- _Task goal_: For the material below, return exactly the lines starting at the line containing "D3: diode (A BAT, K" and ending at the line containing "U14: NOT 74HC04", both ends included, and no others.

- _Available data_:
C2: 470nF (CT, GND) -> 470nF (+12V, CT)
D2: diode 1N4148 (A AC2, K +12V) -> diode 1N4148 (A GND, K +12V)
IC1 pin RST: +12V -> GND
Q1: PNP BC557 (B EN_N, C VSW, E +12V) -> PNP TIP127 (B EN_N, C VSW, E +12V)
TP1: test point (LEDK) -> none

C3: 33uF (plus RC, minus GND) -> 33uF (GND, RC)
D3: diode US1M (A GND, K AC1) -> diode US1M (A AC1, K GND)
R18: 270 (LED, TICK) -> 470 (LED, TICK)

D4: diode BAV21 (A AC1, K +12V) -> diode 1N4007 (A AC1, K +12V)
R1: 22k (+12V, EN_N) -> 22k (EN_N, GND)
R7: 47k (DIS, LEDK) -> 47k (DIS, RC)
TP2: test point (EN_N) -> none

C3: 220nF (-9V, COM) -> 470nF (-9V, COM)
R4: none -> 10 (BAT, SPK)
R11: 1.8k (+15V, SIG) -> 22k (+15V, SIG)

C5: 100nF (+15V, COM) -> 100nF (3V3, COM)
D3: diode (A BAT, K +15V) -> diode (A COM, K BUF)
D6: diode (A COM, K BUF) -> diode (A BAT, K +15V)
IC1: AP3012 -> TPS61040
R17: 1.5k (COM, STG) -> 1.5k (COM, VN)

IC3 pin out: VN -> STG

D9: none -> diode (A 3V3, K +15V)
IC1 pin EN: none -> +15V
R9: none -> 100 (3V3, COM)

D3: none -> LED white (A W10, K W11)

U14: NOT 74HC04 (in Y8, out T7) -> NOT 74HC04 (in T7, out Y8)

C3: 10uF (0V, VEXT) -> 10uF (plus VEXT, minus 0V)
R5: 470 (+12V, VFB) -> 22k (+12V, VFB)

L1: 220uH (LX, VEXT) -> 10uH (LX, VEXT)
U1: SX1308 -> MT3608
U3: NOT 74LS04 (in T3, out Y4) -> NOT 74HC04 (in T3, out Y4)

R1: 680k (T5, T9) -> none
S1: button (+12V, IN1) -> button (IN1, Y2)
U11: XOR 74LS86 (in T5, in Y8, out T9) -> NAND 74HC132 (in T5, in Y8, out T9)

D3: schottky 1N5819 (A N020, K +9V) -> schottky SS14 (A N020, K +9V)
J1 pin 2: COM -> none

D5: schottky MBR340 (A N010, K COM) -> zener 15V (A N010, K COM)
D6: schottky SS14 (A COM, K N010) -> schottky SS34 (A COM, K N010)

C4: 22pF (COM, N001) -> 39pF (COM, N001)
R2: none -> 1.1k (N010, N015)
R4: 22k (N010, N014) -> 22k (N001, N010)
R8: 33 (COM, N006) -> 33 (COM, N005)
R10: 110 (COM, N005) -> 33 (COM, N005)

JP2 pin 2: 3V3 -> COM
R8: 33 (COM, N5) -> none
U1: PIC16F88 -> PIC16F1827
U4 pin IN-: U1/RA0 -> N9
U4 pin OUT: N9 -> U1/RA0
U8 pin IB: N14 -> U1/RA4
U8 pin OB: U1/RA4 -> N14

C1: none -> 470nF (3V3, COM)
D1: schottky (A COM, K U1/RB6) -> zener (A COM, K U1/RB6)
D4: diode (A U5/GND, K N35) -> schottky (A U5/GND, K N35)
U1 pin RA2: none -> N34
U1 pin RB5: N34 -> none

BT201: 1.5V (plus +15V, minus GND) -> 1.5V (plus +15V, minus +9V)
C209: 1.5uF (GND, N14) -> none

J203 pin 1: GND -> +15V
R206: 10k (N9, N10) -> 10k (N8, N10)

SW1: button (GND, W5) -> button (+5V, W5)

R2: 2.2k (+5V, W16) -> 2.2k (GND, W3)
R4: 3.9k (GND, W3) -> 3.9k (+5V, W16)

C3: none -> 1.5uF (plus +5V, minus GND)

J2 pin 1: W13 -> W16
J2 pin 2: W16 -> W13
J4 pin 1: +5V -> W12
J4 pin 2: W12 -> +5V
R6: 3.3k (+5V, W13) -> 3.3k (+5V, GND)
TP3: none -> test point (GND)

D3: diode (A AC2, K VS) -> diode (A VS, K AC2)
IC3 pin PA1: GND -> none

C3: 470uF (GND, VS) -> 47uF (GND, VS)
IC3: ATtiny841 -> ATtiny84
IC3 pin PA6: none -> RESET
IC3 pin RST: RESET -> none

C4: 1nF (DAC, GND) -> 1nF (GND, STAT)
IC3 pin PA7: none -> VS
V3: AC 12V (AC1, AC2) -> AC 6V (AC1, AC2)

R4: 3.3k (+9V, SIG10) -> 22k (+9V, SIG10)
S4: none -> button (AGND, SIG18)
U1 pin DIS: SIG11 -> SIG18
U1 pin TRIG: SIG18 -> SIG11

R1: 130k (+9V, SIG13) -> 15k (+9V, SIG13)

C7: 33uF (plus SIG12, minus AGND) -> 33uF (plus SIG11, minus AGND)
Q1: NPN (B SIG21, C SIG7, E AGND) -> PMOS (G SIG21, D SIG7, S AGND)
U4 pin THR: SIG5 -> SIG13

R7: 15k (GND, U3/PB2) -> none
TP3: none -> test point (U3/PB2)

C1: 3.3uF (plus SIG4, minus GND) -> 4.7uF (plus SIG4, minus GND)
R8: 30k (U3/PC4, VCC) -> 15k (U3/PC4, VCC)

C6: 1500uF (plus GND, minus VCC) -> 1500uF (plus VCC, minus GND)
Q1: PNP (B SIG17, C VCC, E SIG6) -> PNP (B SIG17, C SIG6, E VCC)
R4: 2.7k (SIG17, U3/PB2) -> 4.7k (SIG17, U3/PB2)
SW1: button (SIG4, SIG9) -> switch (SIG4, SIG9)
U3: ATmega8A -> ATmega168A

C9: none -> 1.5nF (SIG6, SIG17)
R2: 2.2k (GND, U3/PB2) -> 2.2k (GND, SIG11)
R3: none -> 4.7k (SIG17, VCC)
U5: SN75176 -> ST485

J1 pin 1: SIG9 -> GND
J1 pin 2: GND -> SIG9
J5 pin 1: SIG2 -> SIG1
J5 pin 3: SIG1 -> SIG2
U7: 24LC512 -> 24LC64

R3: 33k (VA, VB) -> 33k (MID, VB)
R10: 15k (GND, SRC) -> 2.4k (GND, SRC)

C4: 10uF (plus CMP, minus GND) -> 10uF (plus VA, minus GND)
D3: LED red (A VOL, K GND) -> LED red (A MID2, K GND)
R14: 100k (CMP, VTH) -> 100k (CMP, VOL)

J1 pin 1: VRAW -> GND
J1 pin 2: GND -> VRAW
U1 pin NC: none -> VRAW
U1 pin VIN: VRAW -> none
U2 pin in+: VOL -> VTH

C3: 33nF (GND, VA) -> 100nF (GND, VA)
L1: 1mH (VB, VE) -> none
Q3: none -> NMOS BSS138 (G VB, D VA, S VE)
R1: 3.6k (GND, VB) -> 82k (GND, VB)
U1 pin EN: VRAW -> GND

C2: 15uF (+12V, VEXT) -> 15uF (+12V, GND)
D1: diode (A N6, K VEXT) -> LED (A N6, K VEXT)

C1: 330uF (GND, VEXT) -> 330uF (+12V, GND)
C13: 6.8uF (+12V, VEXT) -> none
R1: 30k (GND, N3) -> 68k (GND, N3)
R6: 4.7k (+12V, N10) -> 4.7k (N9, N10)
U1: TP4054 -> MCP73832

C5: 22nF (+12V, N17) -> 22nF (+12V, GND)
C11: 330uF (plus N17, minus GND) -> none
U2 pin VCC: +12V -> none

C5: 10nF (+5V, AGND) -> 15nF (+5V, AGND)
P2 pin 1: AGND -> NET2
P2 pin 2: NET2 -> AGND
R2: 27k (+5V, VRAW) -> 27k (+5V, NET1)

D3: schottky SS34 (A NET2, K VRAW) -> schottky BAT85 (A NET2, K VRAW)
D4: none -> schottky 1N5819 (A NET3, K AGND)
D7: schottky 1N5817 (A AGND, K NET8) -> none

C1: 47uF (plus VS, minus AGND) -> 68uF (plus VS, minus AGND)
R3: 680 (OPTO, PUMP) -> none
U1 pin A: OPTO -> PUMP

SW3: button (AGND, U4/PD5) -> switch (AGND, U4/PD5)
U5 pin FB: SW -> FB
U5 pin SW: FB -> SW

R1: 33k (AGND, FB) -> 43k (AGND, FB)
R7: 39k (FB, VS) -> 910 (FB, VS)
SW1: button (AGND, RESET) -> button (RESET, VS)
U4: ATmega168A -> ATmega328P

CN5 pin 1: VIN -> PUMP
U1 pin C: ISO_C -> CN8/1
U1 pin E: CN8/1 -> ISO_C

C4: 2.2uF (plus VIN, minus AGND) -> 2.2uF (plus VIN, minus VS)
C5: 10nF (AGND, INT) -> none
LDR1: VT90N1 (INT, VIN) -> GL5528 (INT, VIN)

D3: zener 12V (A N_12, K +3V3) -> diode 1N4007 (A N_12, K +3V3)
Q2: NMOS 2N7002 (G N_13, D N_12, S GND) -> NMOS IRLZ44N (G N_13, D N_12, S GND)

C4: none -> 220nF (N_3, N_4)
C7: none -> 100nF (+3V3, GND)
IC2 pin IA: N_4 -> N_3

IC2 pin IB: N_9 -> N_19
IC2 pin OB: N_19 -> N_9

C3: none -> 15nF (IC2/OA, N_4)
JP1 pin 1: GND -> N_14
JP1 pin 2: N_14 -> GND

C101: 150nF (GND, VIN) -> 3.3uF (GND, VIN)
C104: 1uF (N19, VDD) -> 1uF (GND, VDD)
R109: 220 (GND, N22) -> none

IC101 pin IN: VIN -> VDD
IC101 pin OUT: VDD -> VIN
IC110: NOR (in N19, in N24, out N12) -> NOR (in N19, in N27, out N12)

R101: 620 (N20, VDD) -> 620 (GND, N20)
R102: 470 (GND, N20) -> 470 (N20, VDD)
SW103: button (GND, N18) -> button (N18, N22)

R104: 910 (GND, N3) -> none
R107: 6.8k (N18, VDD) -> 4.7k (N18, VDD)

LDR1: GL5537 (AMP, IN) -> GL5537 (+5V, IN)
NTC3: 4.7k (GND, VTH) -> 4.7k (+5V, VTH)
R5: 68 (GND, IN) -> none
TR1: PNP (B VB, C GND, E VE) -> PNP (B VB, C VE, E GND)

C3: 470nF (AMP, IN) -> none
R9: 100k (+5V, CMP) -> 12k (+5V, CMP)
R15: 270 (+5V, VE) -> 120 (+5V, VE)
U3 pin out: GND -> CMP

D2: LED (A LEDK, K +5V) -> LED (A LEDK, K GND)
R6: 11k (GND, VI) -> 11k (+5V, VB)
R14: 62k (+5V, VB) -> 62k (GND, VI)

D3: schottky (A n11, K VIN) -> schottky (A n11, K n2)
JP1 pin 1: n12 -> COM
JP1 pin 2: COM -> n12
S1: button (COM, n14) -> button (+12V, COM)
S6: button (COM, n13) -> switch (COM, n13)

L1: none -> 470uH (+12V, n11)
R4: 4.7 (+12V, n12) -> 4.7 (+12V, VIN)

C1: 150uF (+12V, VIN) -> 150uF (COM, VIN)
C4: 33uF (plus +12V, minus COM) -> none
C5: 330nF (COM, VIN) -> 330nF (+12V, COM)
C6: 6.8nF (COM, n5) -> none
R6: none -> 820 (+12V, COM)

- _Written answer_:
D3: diode (A BAT, K +15V) -> diode (A COM, K BUF)
D6: diode (A COM, K BUF) -> diode (A BAT, K +15V)
IC1: AP3012 -> TPS61040
R17: 1.5k (COM, STG) -> 1.5k (COM, VN)

IC3 pin out: VN -> STG

D9: none -> diode (A 3V3, K +15V)
IC1 pin EN: none -> +15V
R9: none -> 100 (3V3, COM)

D3: none -> LED white (A W10, K W11)

U14: NOT 74HC04 (in Y8, out T7) -> NOT 74HC04 (in T7, out Y8)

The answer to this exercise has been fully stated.